DATA:
▬▬▬▬▬▬▬▬▬▬

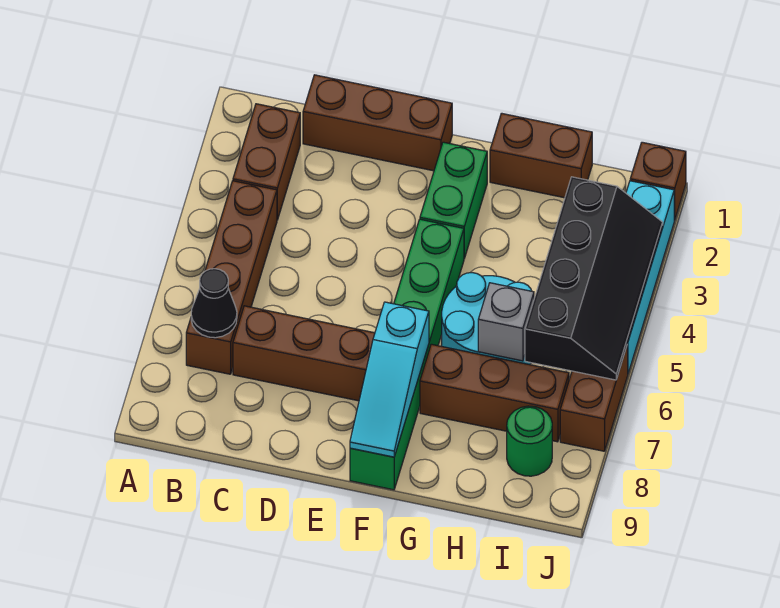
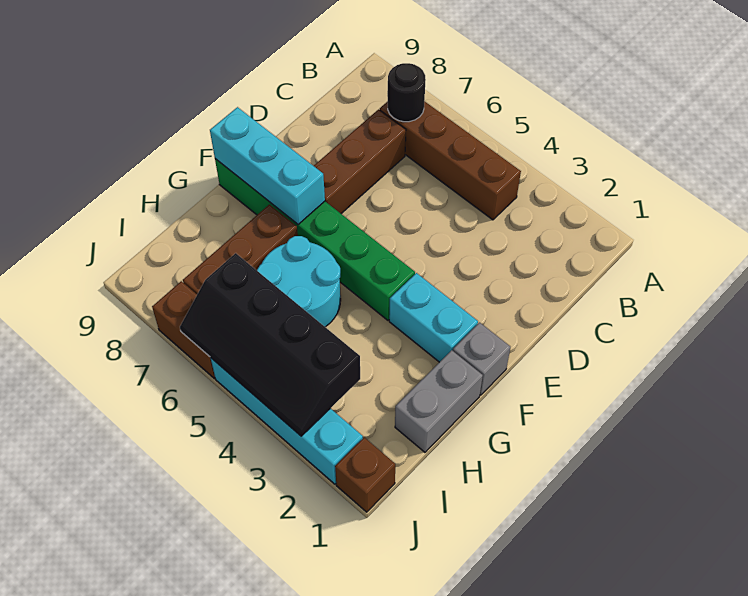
brown 1x2 brick [233,104,300,220] -> none
black 1x1 cone [191,269,237,338] -> black 1x1 round brick [388,63,426,122]
brown 1x3 brick [303,75,452,171] -> none
green 1x2 brick [420,142,487,259] -> cyan 1x2 brick [389,273,478,362]
cyan 1x3 slope [350,302,429,457] -> cyan 1x3 brick [210,107,325,224]
brown 1x2 brick [490,113,592,198] -> grey 1x2 brick [395,350,483,452]
grey 1x1 brick [478,283,534,361] -> grey 1x1 brick moved to [453,323,510,395]
green 1x1 round brick [507,406,552,476] -> none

▬▬▬▬▬▬▬▬▬▬

YOUR ASSIGNMENT: Each line from the one containing "brown 1x3 brick [303,75,452,171] -> none" through the last line of the entries is to be copied exactly, with no other lines added.

ANSWER TO THIS EXERCISE:
brown 1x3 brick [303,75,452,171] -> none
green 1x2 brick [420,142,487,259] -> cyan 1x2 brick [389,273,478,362]
cyan 1x3 slope [350,302,429,457] -> cyan 1x3 brick [210,107,325,224]
brown 1x2 brick [490,113,592,198] -> grey 1x2 brick [395,350,483,452]
grey 1x1 brick [478,283,534,361] -> grey 1x1 brick moved to [453,323,510,395]
green 1x1 round brick [507,406,552,476] -> none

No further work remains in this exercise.